> **WHAT IS REQUIRED**
Could you repeat the whole listing below exactly, omitting any picture it holds?

> **INPUT DATA**

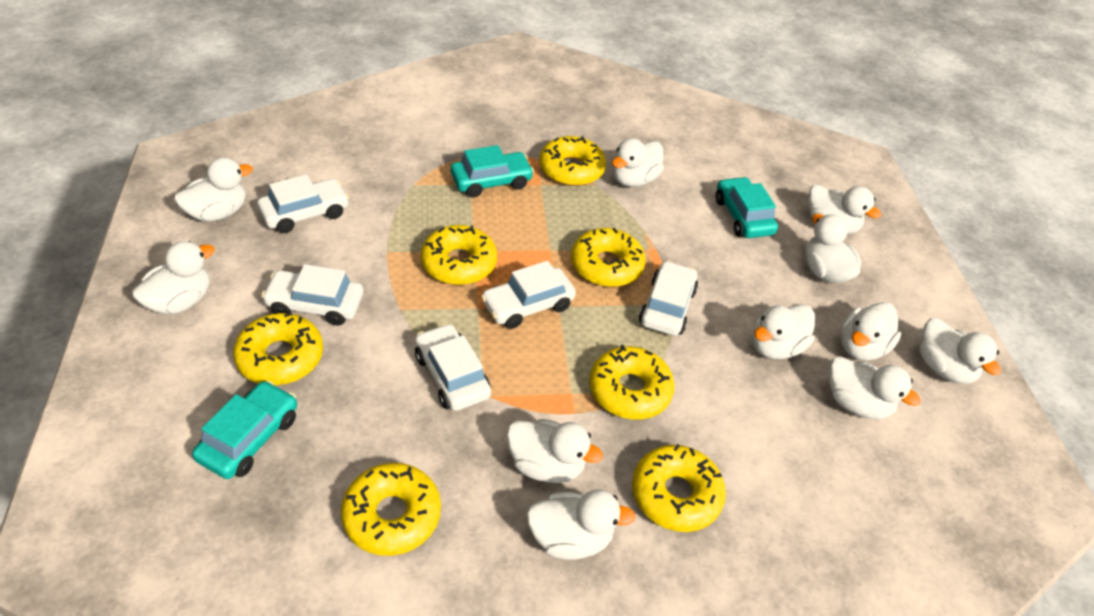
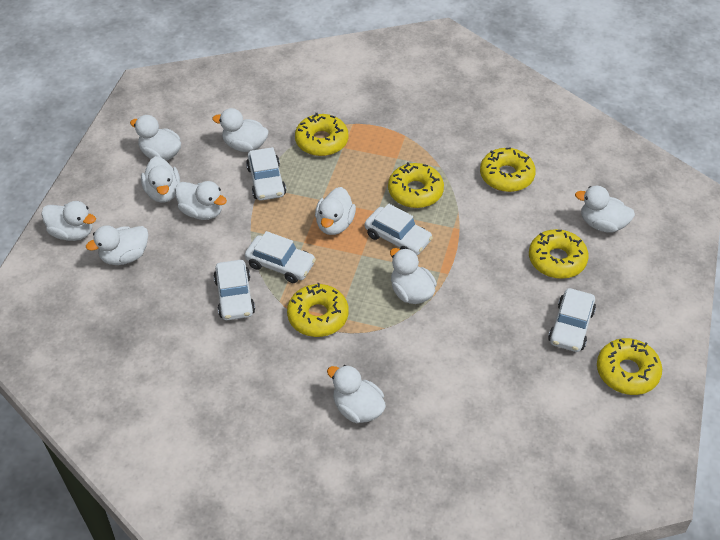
turquoise car: 3 -> 0
white duck: 11 -> 10
yellow donut: 7 -> 6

> **ANSWER TO THE PROBLEM**
turquoise car: 3 -> 0
white duck: 11 -> 10
yellow donut: 7 -> 6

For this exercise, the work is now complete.